Task details: Scan the listing below for the word "degrees", then copy each line that has it.

Data below:
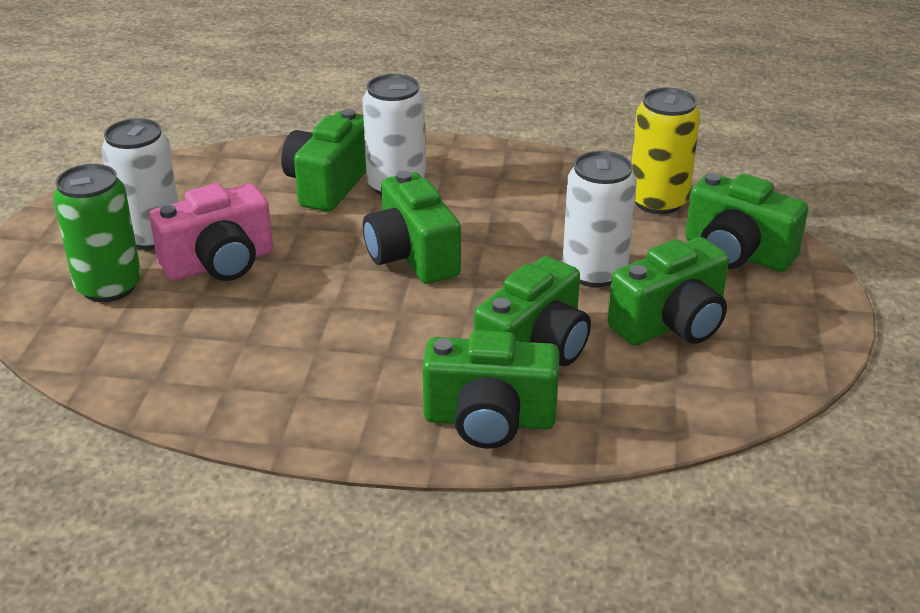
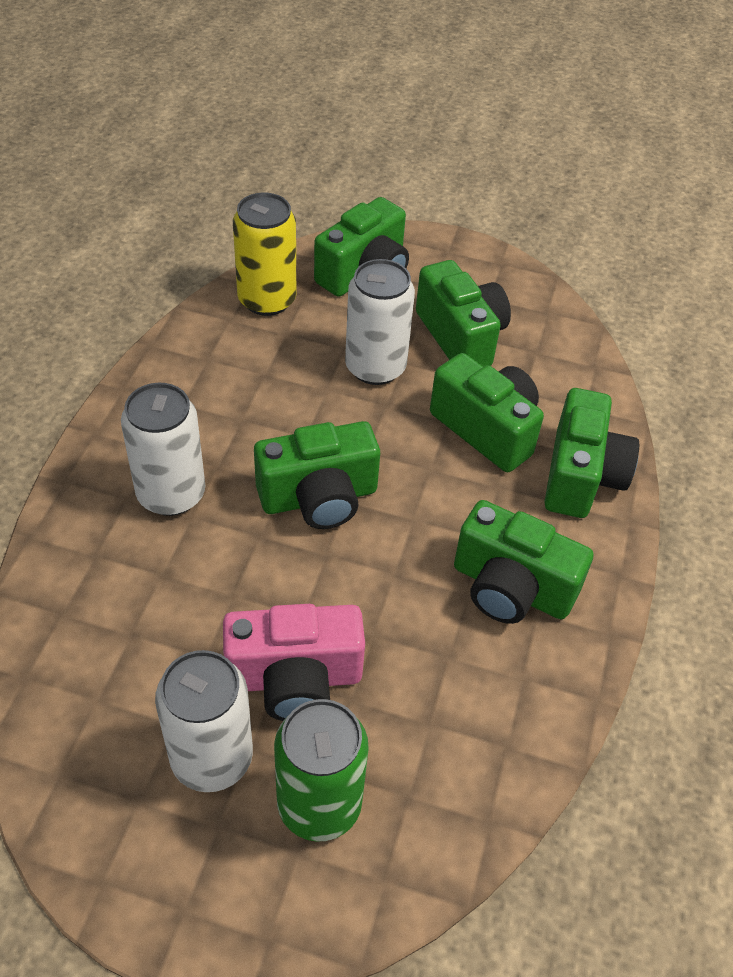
camera: 85 degrees left, 15 degrees up
(220, 264) = (295, 679): pink camera -> pink camera turned 105 degrees clockwise
(328, 184) = (146, 558): green camera -> green camera (511, 588)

Result of this task:
camera: 85 degrees left, 15 degrees up
(220, 264) = (295, 679): pink camera -> pink camera turned 105 degrees clockwise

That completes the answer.